Provided entries →
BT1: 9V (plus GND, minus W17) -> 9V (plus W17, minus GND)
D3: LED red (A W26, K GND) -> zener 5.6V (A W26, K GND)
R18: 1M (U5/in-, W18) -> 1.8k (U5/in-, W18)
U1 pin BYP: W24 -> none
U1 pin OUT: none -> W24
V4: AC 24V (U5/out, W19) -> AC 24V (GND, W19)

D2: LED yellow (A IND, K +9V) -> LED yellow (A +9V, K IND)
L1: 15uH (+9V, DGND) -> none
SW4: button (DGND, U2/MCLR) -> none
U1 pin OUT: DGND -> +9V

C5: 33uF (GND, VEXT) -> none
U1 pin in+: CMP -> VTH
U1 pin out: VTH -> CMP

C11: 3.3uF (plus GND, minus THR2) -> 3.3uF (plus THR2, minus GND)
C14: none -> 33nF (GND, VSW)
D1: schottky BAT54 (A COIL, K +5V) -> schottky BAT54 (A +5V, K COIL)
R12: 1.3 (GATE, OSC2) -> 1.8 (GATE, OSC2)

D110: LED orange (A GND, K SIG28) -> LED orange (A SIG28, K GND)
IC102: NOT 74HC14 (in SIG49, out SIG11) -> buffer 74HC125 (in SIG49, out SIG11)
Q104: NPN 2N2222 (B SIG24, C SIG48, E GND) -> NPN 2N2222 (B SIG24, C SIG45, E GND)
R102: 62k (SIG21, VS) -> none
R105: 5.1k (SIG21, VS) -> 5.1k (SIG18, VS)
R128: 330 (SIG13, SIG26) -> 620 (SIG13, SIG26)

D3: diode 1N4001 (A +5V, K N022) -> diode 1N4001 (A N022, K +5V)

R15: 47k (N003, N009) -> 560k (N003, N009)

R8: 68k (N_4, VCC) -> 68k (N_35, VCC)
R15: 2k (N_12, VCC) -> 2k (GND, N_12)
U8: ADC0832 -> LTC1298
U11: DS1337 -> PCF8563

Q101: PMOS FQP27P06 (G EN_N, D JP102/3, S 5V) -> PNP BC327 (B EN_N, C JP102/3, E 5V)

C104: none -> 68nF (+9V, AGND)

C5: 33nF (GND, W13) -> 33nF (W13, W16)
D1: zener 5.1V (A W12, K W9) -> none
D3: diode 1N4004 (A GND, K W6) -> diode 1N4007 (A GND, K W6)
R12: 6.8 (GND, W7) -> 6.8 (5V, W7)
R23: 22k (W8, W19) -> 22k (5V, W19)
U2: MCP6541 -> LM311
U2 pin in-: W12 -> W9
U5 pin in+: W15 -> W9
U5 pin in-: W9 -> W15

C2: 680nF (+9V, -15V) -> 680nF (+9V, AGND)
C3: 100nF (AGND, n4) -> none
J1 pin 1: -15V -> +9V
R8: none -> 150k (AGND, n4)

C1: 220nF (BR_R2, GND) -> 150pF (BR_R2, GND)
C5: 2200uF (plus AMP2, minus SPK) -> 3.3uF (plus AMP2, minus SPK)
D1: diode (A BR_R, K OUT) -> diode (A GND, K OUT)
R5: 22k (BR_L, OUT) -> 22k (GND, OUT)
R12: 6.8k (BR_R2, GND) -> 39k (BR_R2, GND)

What you should do →
The lines above, starting at the one with "R18: 1M (U5/in-, W18) -> 1.8k (U5/in-, W18)" and ending at the one with "R105: 5.1k (SIG21, VS) -> 5.1k (SIG18, VS)", are the only ones to return, exactly as written.

Expected answer →
R18: 1M (U5/in-, W18) -> 1.8k (U5/in-, W18)
U1 pin BYP: W24 -> none
U1 pin OUT: none -> W24
V4: AC 24V (U5/out, W19) -> AC 24V (GND, W19)

D2: LED yellow (A IND, K +9V) -> LED yellow (A +9V, K IND)
L1: 15uH (+9V, DGND) -> none
SW4: button (DGND, U2/MCLR) -> none
U1 pin OUT: DGND -> +9V

C5: 33uF (GND, VEXT) -> none
U1 pin in+: CMP -> VTH
U1 pin out: VTH -> CMP

C11: 3.3uF (plus GND, minus THR2) -> 3.3uF (plus THR2, minus GND)
C14: none -> 33nF (GND, VSW)
D1: schottky BAT54 (A COIL, K +5V) -> schottky BAT54 (A +5V, K COIL)
R12: 1.3 (GATE, OSC2) -> 1.8 (GATE, OSC2)

D110: LED orange (A GND, K SIG28) -> LED orange (A SIG28, K GND)
IC102: NOT 74HC14 (in SIG49, out SIG11) -> buffer 74HC125 (in SIG49, out SIG11)
Q104: NPN 2N2222 (B SIG24, C SIG48, E GND) -> NPN 2N2222 (B SIG24, C SIG45, E GND)
R102: 62k (SIG21, VS) -> none
R105: 5.1k (SIG21, VS) -> 5.1k (SIG18, VS)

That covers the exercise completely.